[Start of section]
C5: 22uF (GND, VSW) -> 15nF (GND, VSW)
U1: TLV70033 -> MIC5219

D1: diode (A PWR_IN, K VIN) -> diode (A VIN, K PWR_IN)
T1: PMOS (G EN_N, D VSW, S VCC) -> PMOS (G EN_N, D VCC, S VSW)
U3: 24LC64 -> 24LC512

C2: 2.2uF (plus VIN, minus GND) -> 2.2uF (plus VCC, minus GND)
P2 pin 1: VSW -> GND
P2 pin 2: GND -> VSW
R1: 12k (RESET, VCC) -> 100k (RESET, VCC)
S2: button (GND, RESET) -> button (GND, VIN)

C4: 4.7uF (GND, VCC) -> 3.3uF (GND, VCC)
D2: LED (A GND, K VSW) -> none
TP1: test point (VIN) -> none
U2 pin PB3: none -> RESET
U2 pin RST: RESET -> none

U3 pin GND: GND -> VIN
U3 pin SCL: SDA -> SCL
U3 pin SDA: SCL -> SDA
[End of section]
* YOUR ASSIGNMENT:
Filter the records above for lines with "RESET".

* RESULT FOR THIS EXERCISE:
R1: 12k (RESET, VCC) -> 100k (RESET, VCC)
S2: button (GND, RESET) -> button (GND, VIN)
U2 pin PB3: none -> RESET
U2 pin RST: RESET -> none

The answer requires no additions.